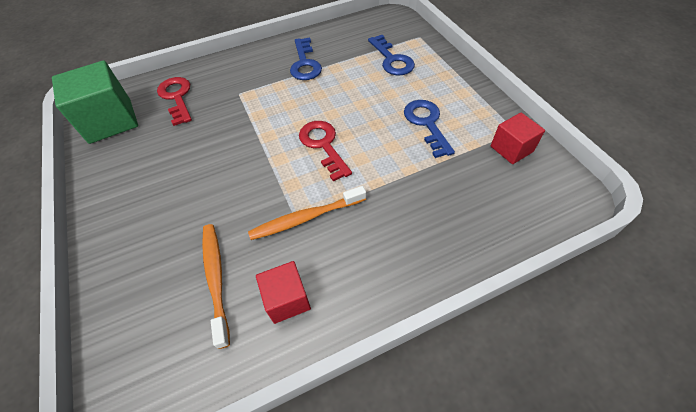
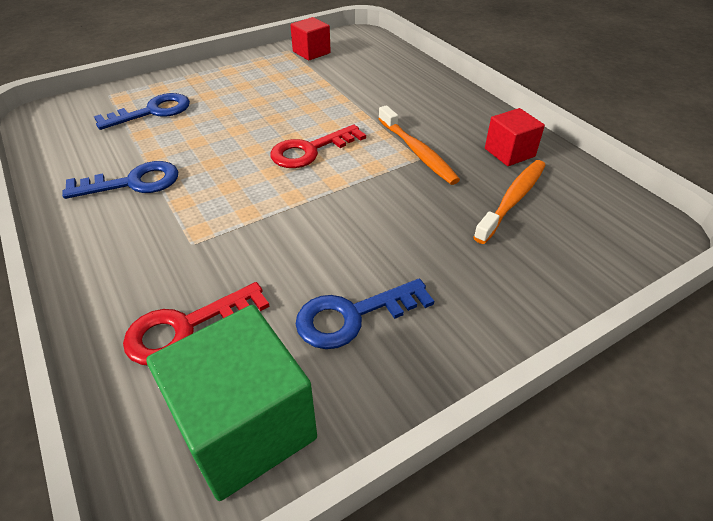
camera: 100 degrees left, 10 degrees down
orange toothbrush [202,224,230,349] -> orange toothbrush turned 150 degrees clockwise [473,160,546,244]
blue key [404,100,455,158] -> blue key moved to [296,279,434,349]

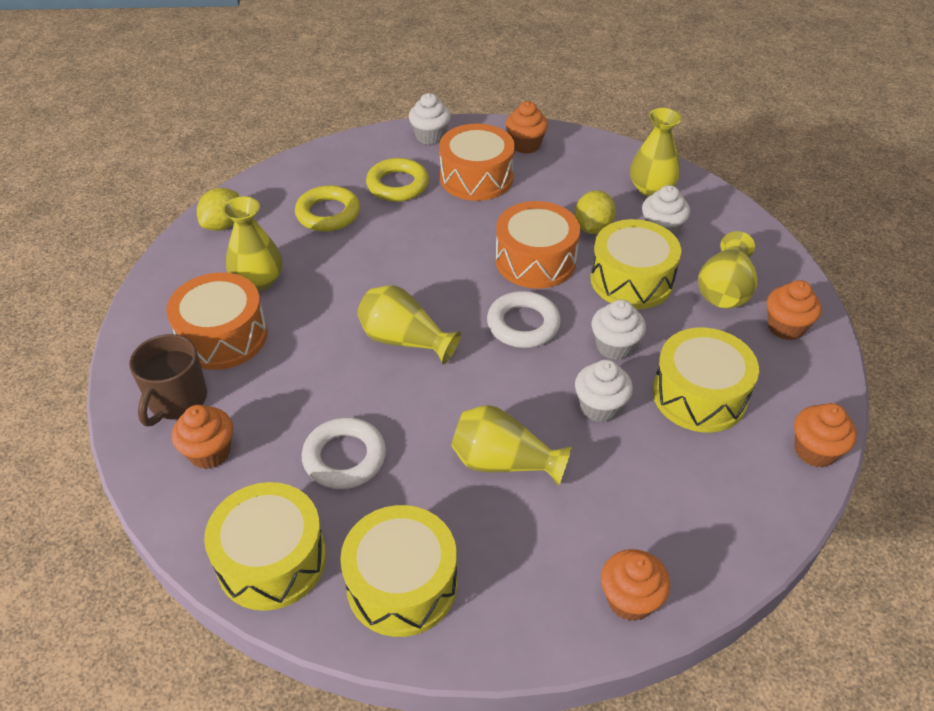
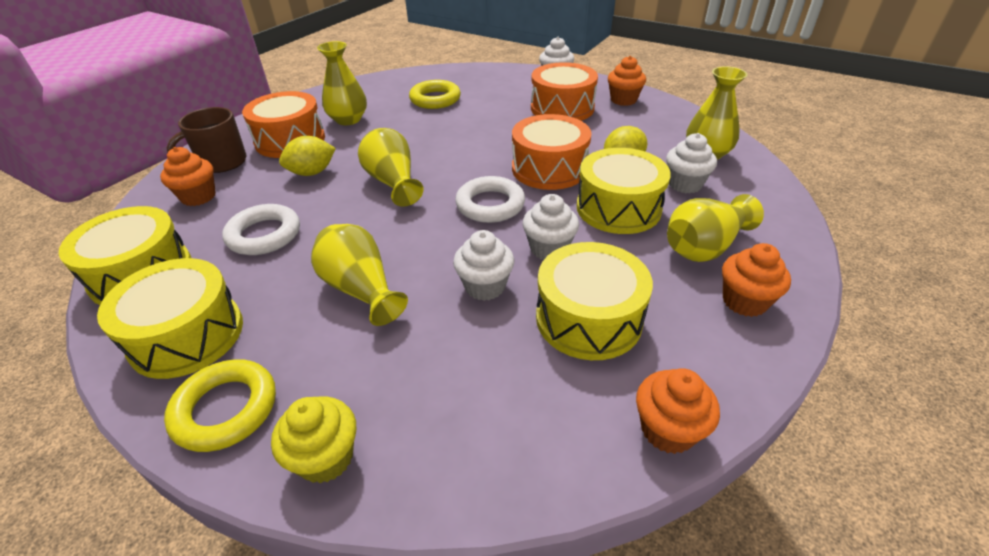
camera: 35 degrees right, 5 degrees down
yellow lemon [197,188,239,231] -> yellow lemon moved to [279,136,336,176]
yellow ring [366,158,429,202] -> yellow ring moved to [164,359,276,452]
orange cupcake [601,549,670,621] -> yellow cupcake [271,397,356,483]

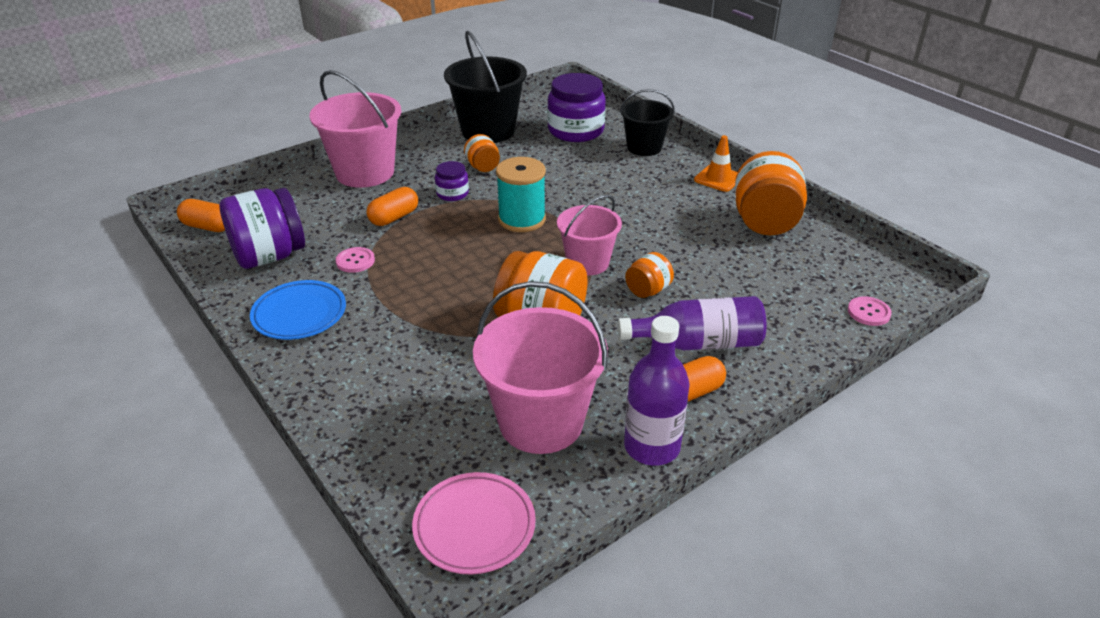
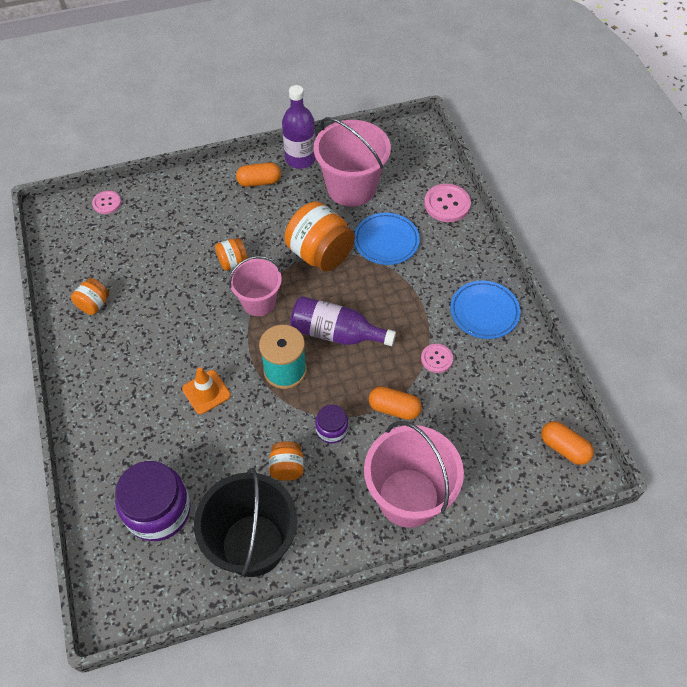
camera: 160 degrees left, 20 degrees up
purple jar [219,188,305,269] -> none
orange capsule [366,187,418,226] -> orange capsule turned 45 degrees clockwise [369,386,422,420]
pink plate [412,472,536,574] -> none
purple bottle [618,296,766,350] -> purple bottle moved to [290,296,396,346]
black bucket [620,89,674,156] -> none
orange traffic cone [694,135,738,192] -> orange traffic cone moved to [182,367,231,414]
orange jar [735,151,807,235] -> orange jar [71,278,109,315], size x0.51
none -> blue plate [354,213,420,265]
none -> pink button [424,184,471,222]

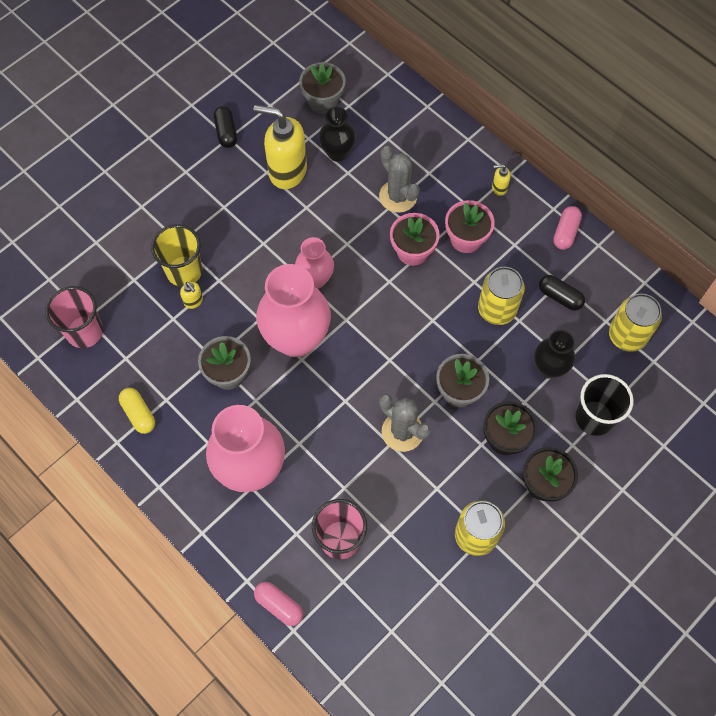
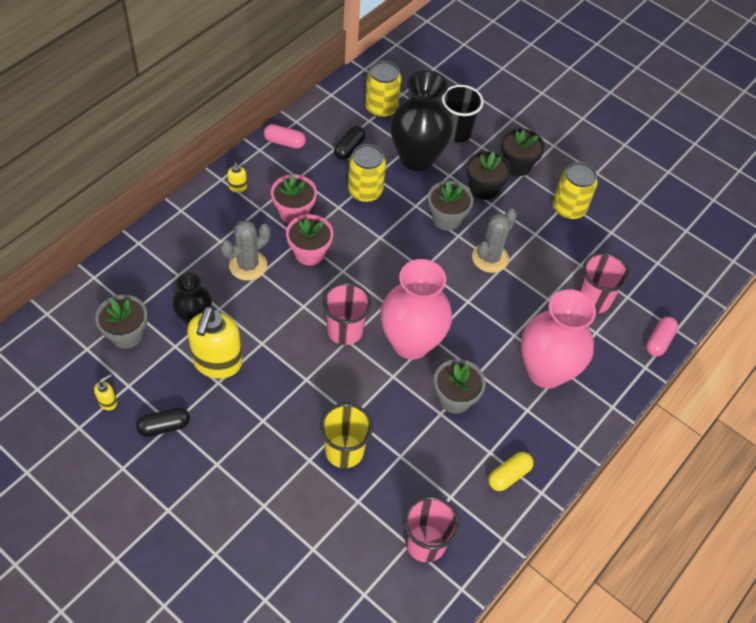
camera: 100 degrees left, 10 degrees down
yellow soap dispenser [180,282,203,309] -> yellow soap dispenser moved to [94,374,117,410]
pink vase [295,237,334,289] -> pink cup [322,282,371,345]
black vase [534,330,575,379] -> black vase [390,70,453,171], size x1.81

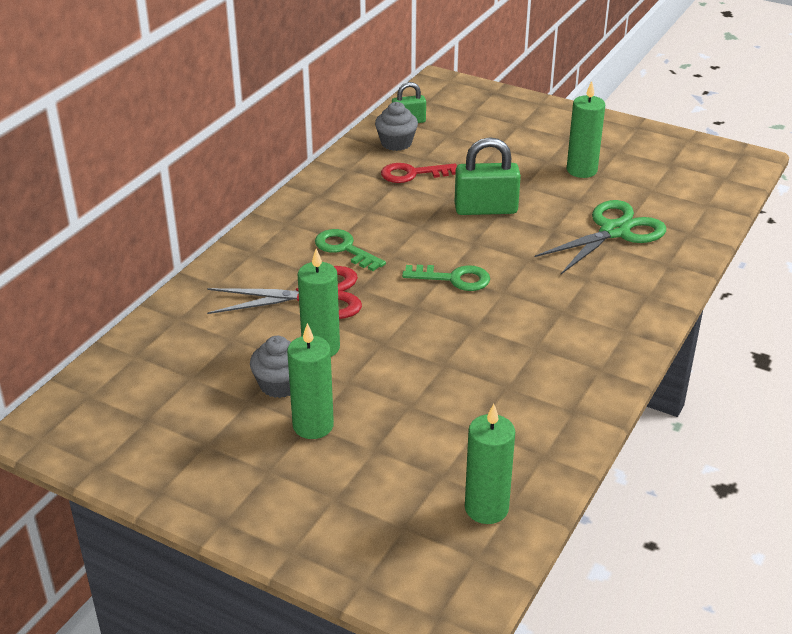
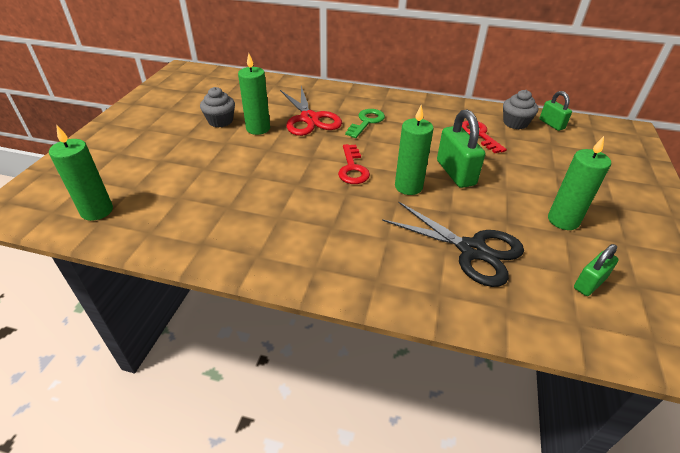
camera: 75 degrees right, 5 degrees up
green candle [287,323,334,439] -> green candle moved to [395,105,434,195]
green key [402,265,490,291] -> red key [338,144,370,184]
green scissors [535,200,666,274] -> black scissors [382,201,524,287]
none -> green padlock [574,244,619,296]

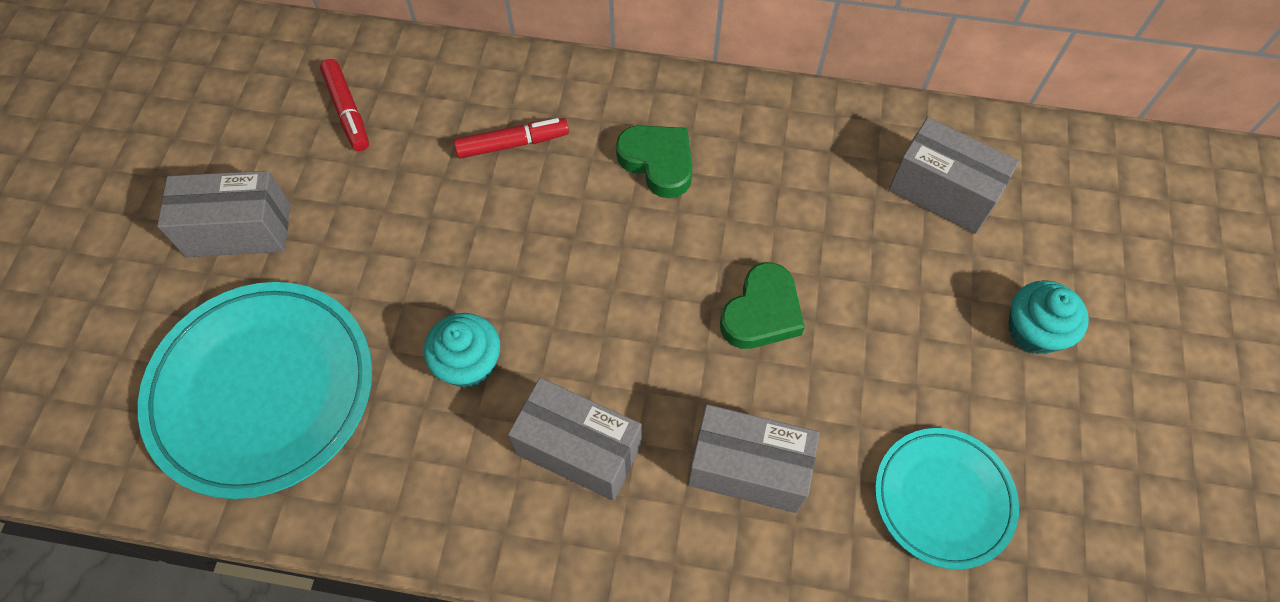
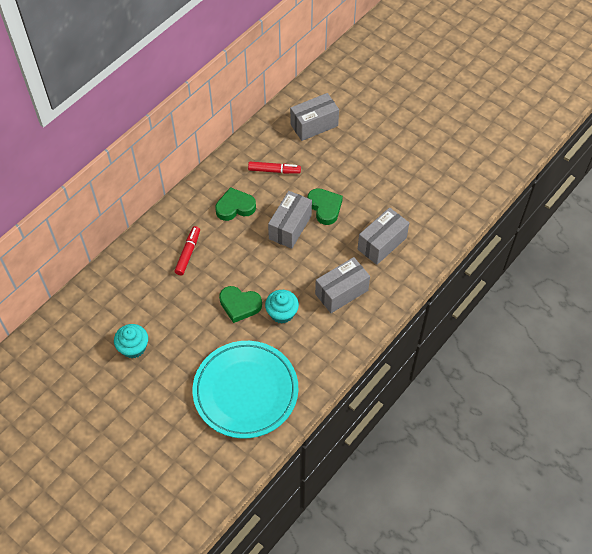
camera: 60 degrees left, 5 degrees down
grey box [157,171,290,257] -> grey box moved to [268,191,312,249]
red marker [320,59,369,151] -> red marker moved to [248,162,301,174]
turquoise plate [875,428,1019,569] -> none
turquoise cupcake [1008,280,1089,355] -> turquoise cupcake moved to [114,324,148,358]
none -> green heart [219,286,262,323]

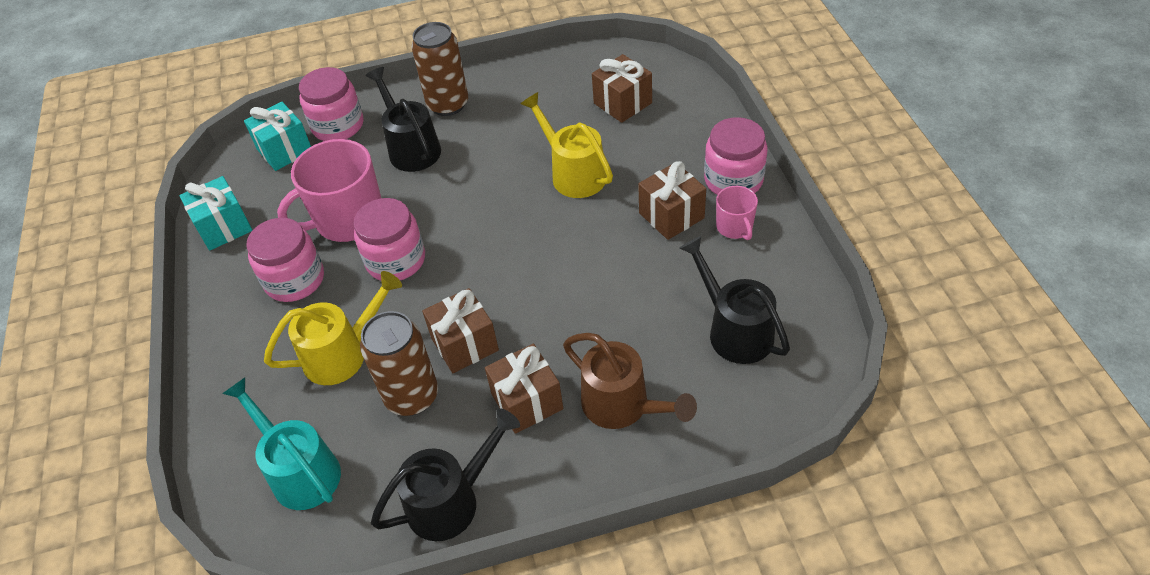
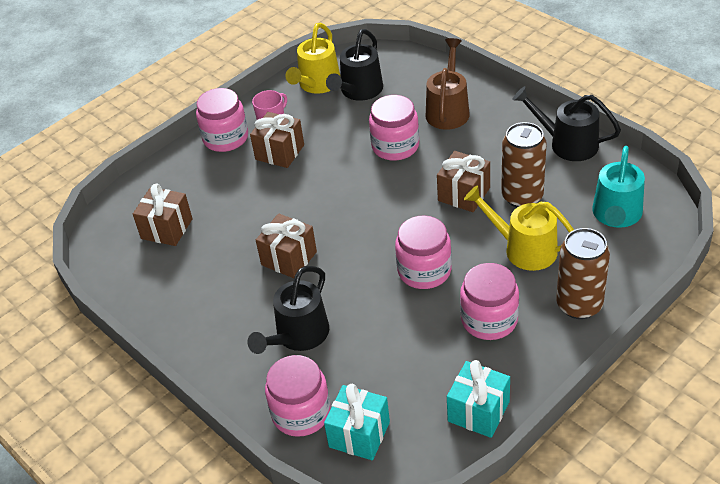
camera: 120 degrees left, 5 degrees down
pink mug [277,139,381,242] -> none
brown can [411,22,468,116] -> brown can moved to [556,228,610,319]
brown gift [485,343,563,434] -> brown gift moved to [256,214,317,278]
yellow watering can [521,92,613,198] -> yellow watering can moved to [285,23,341,94]
none -> pink jar [369,95,419,161]

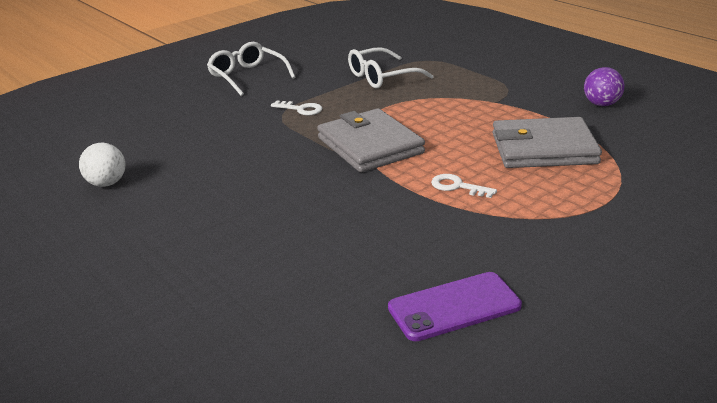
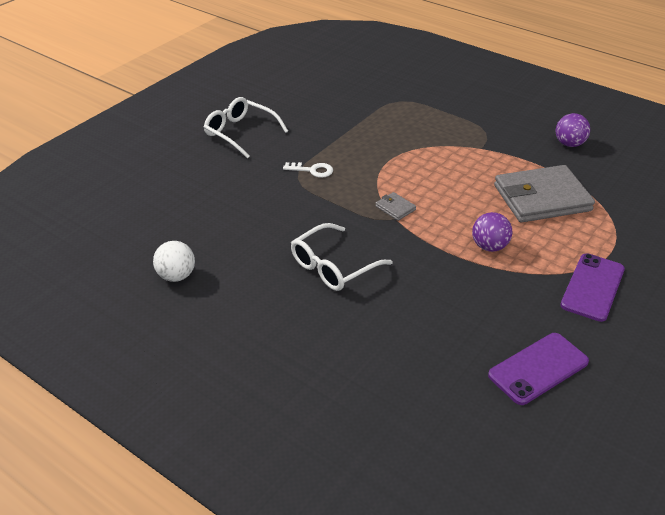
camera: 15 degrees left, 10 degrees up
grey wallet [317,108,425,173] -> grey wallet [375,192,416,221], size x0.40
white glasses [348,47,434,89] -> white glasses moved to [291,223,392,291]
white key [431,174,497,198] -> purple ball [472,212,512,252]
none -> purple phone [560,254,625,322]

Task directions.
Go through the entries above and copy each line holding the string "green".

Finished task.
green candle [287,323,334,439] -> green candle moved to [395,105,434,195]
green key [402,265,490,291] -> red key [338,144,370,184]
green scissors [535,200,666,274] -> black scissors [382,201,524,287]
none -> green padlock [574,244,619,296]
none -> green heart [219,286,262,323]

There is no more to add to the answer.